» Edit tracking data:
--- START ---

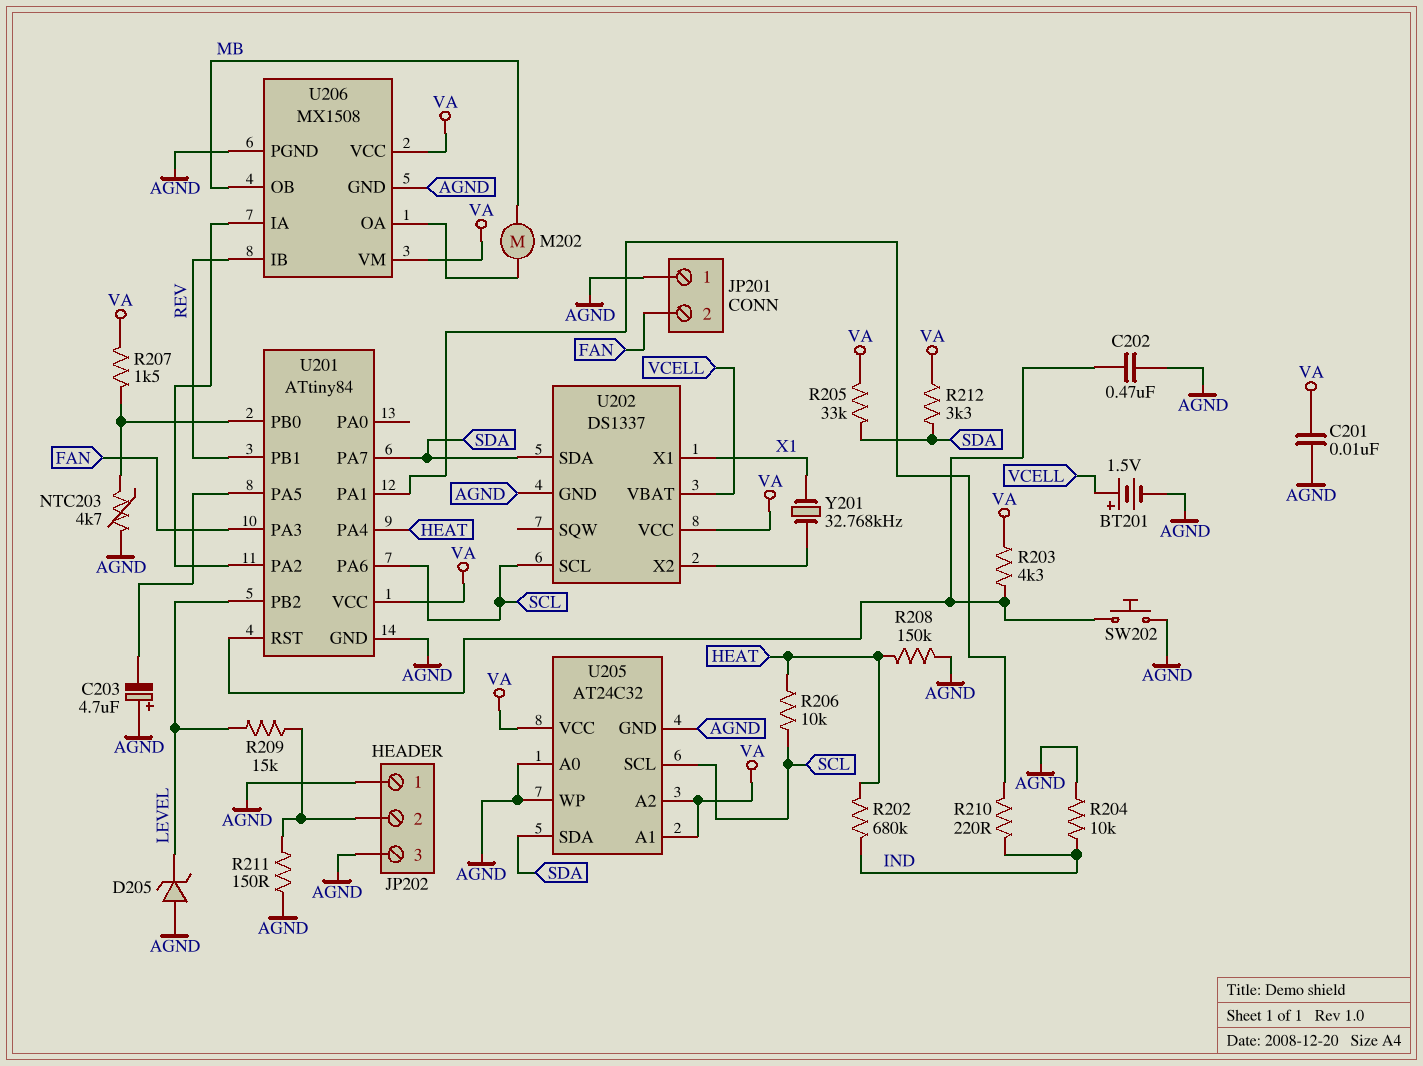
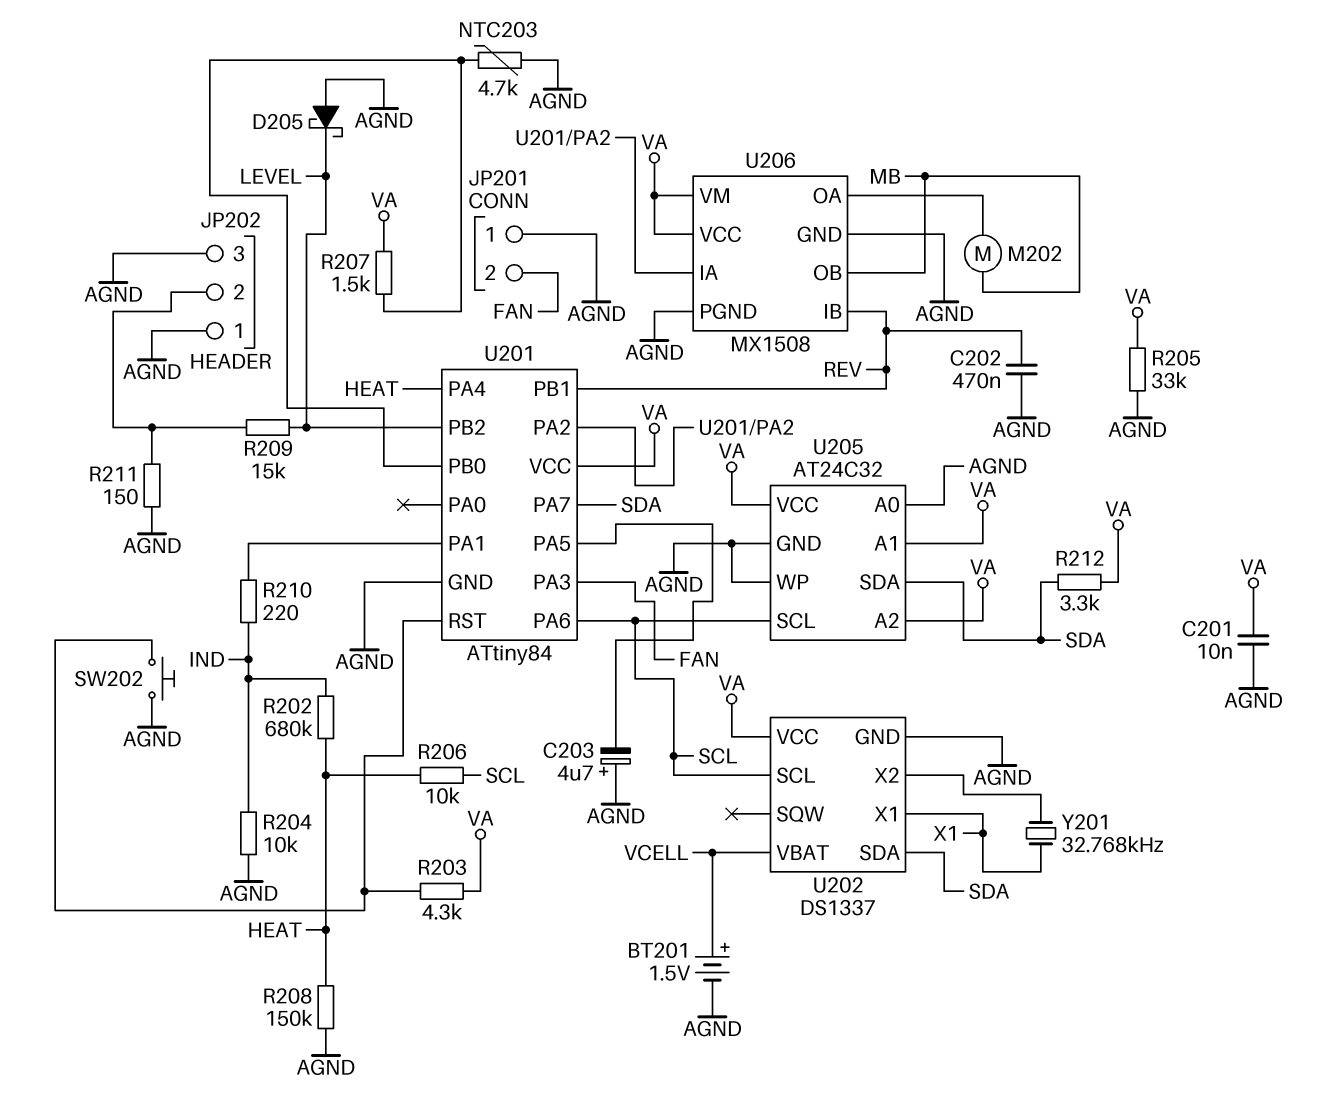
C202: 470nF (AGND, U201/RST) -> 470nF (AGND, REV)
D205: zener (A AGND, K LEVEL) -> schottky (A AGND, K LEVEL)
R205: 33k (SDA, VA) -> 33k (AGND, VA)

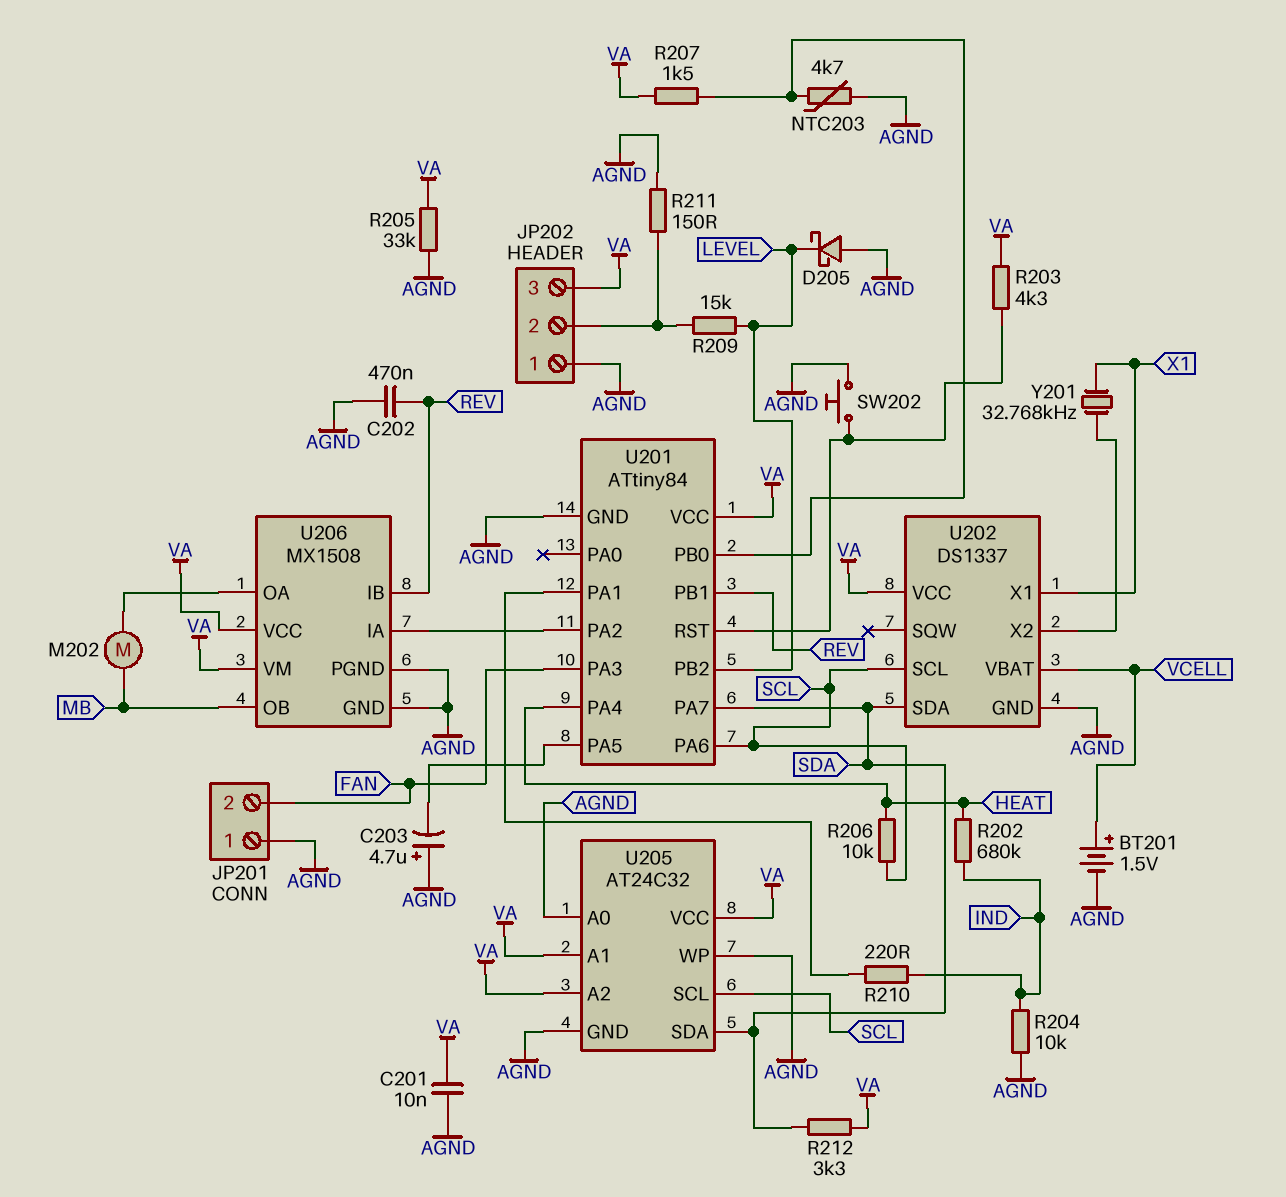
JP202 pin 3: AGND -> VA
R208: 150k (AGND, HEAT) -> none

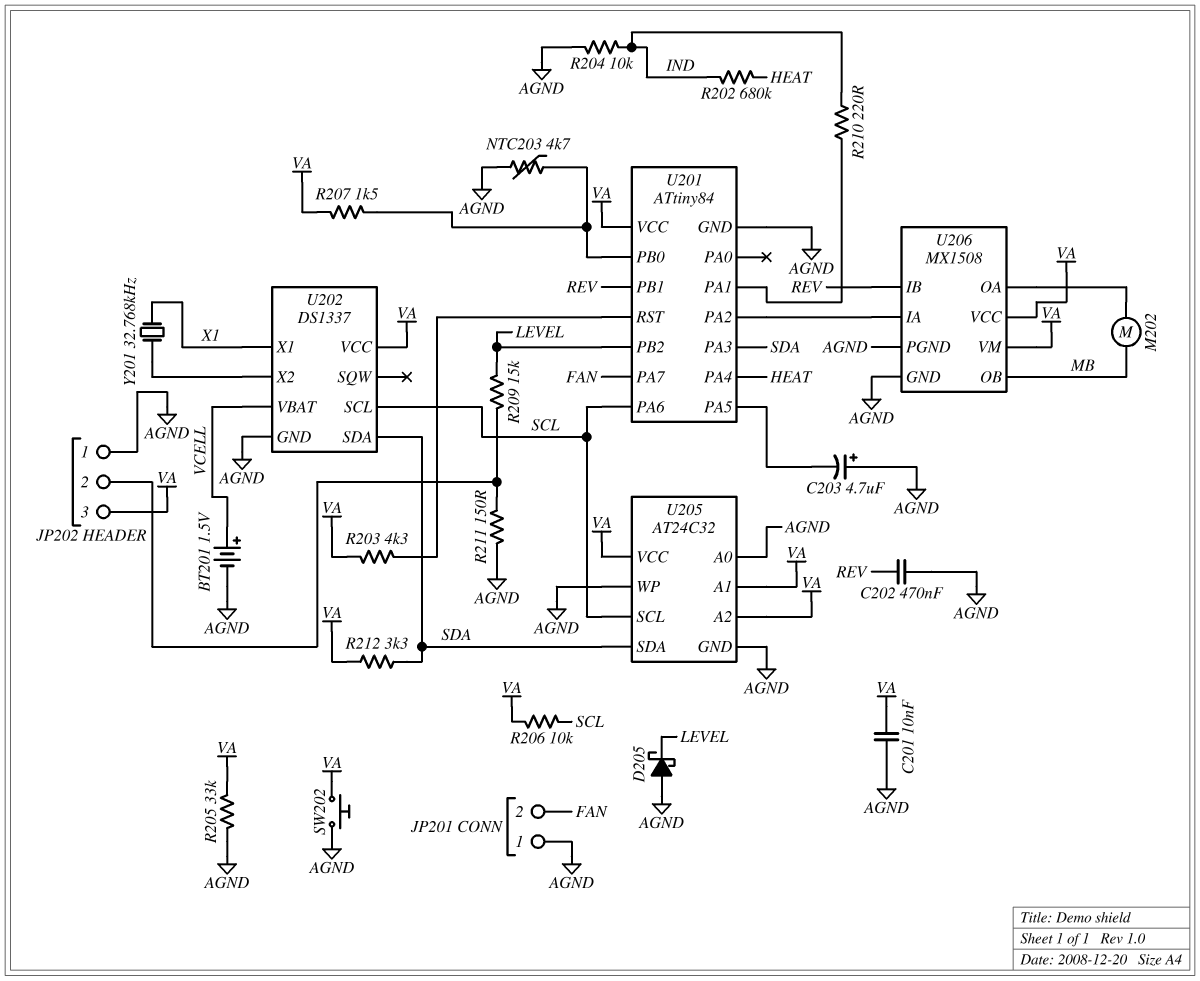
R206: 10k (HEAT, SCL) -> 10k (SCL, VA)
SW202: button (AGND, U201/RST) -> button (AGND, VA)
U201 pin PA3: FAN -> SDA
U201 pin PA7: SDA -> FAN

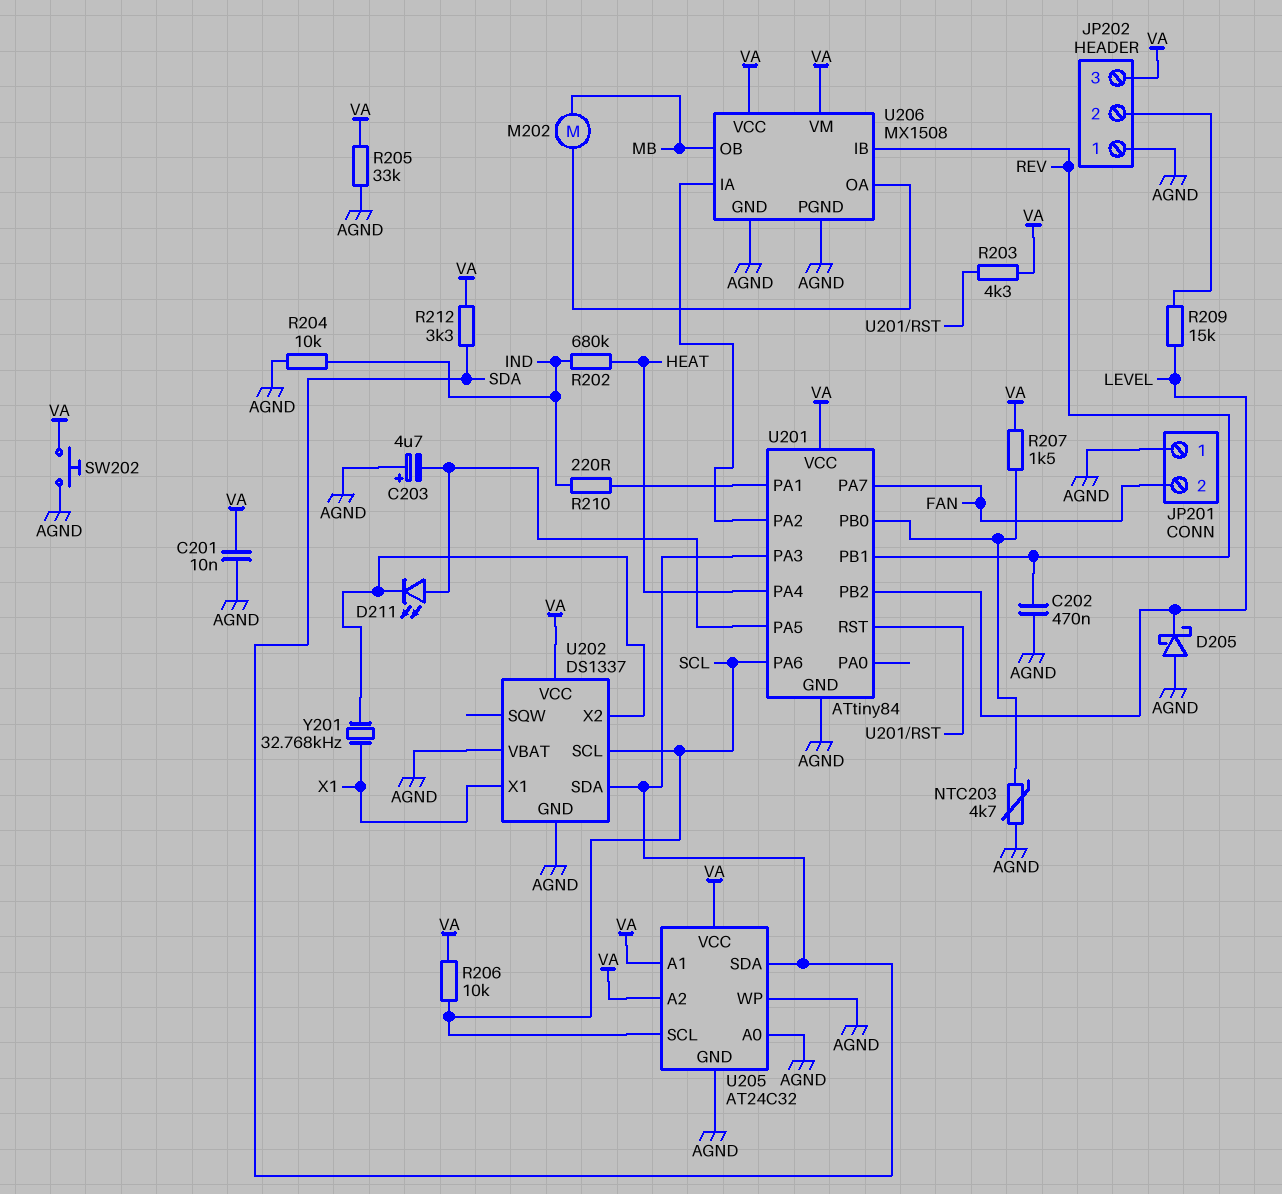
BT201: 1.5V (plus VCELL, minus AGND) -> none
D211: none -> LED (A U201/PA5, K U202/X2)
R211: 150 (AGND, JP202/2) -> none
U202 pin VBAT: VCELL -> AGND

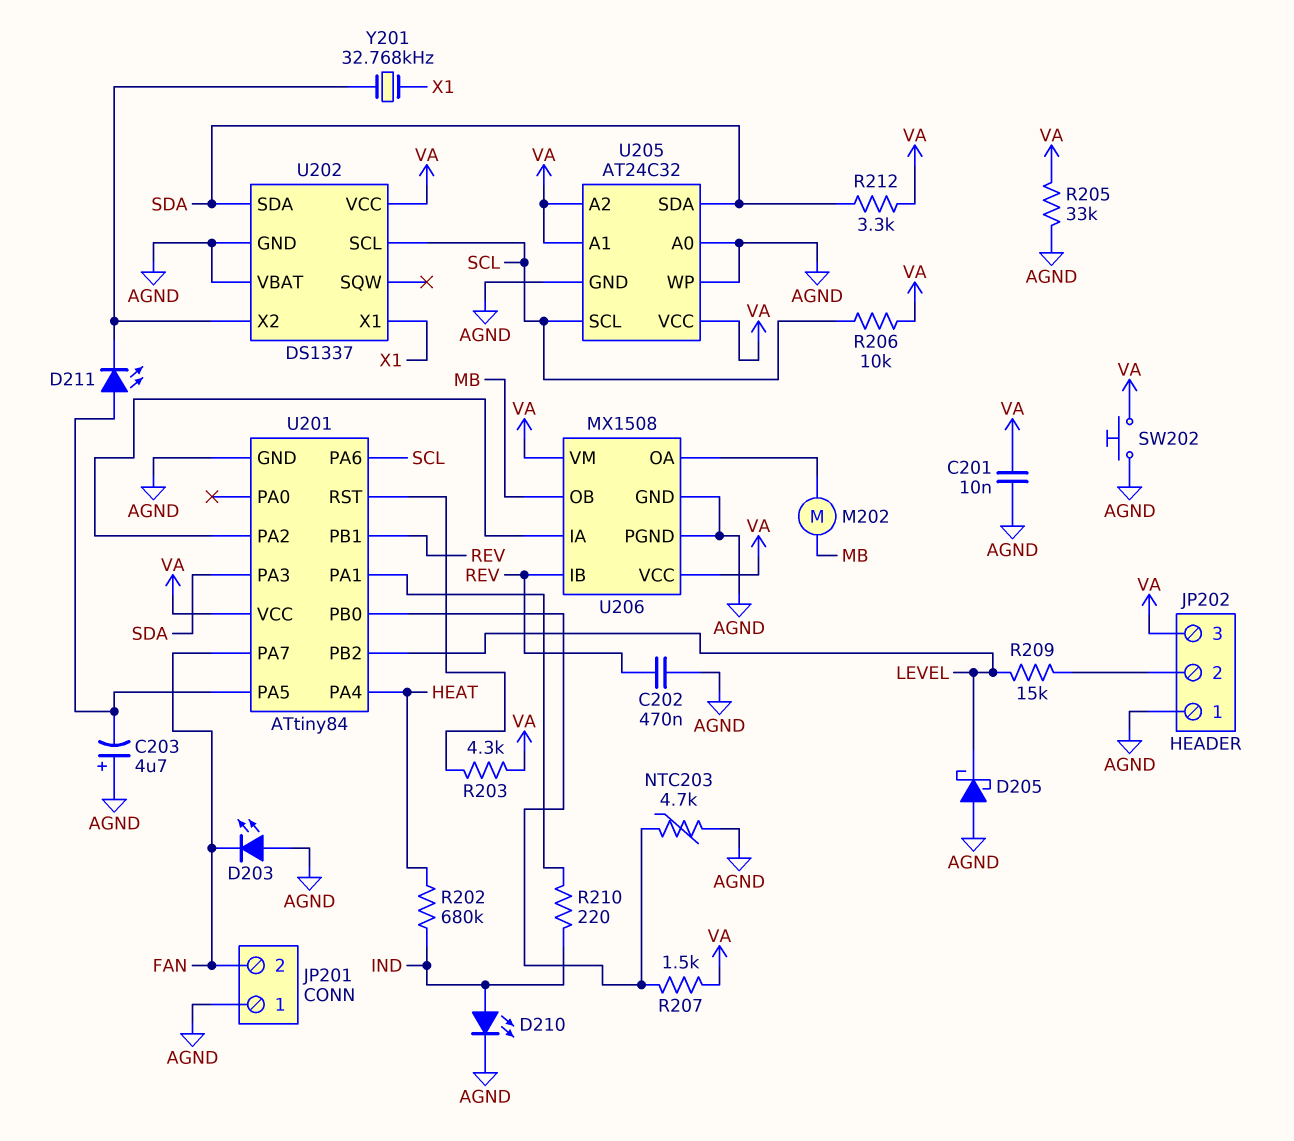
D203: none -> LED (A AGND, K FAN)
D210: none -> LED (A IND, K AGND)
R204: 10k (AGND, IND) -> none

--- END ---
--- START ---

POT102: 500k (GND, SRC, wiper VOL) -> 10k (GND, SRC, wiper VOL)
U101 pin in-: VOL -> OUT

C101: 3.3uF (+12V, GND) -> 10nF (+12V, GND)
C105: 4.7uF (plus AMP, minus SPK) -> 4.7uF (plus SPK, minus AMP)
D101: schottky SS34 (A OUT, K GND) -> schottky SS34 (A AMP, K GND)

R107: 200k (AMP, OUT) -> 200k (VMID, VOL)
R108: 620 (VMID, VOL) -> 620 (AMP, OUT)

--- END ---

» TASK:
Using the data above, retype exactly the lines from the line with "R211: 150 (AGND, JP202/2) -> none" to the line with "R204: 10k (AGND, IND) -> none", inclusive. No pictures and nothing else.

» WRITTEN ANSWER:
R211: 150 (AGND, JP202/2) -> none
U202 pin VBAT: VCELL -> AGND

D203: none -> LED (A AGND, K FAN)
D210: none -> LED (A IND, K AGND)
R204: 10k (AGND, IND) -> none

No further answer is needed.